- _What needs to be done_
Filter the lines below, copying only those with the string "Kubus".

- _Supplied data_
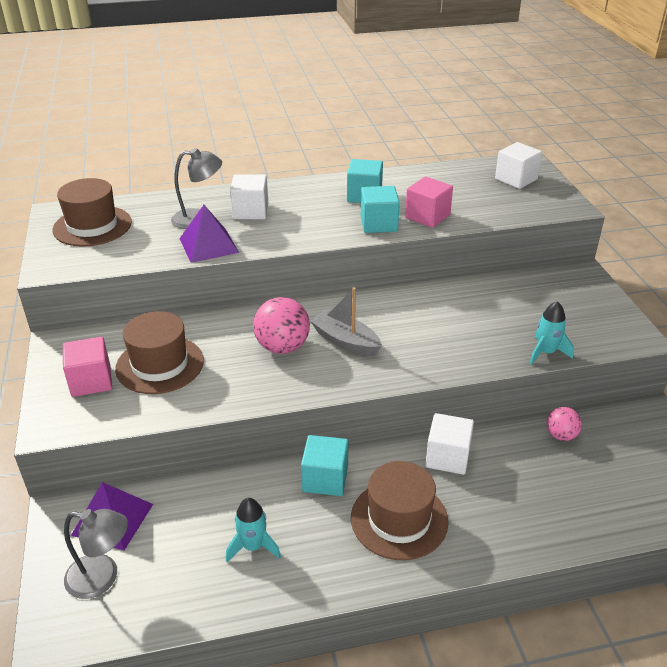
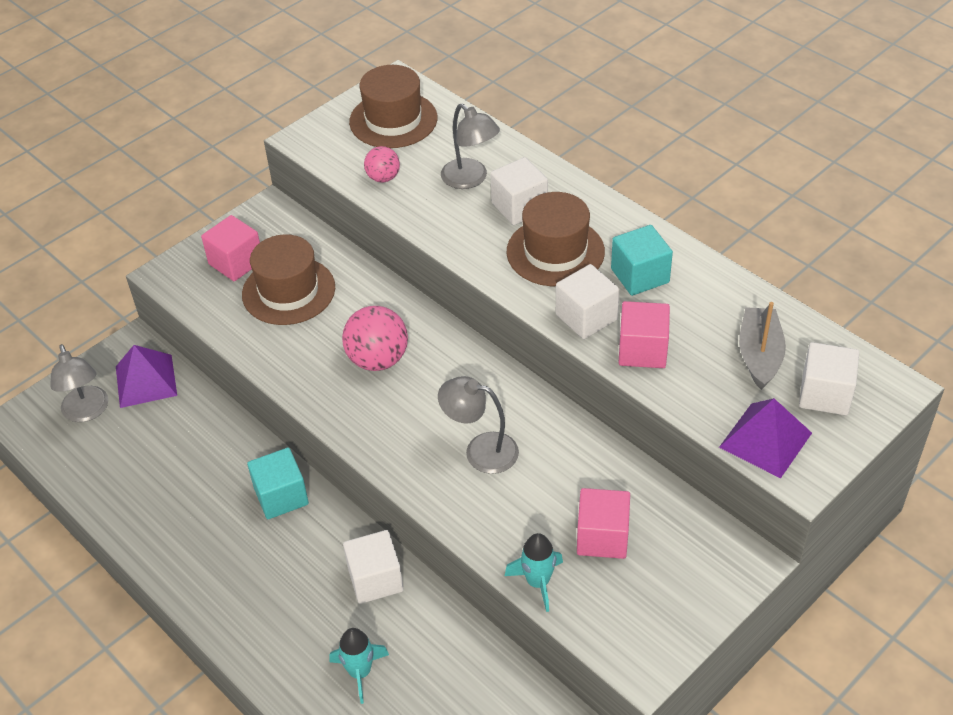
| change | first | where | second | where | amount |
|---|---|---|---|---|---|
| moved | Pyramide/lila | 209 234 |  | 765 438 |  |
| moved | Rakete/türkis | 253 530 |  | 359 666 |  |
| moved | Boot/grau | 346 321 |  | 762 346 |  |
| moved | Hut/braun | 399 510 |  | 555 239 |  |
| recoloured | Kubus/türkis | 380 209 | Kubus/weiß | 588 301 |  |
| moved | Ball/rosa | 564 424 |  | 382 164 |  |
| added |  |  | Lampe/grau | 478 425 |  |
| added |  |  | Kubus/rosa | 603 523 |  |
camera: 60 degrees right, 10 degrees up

- _Output_
| recoloured | Kubus/türkis | 380 209 | Kubus/weiß | 588 301 |  |
| added |  |  | Kubus/rosa | 603 523 |  |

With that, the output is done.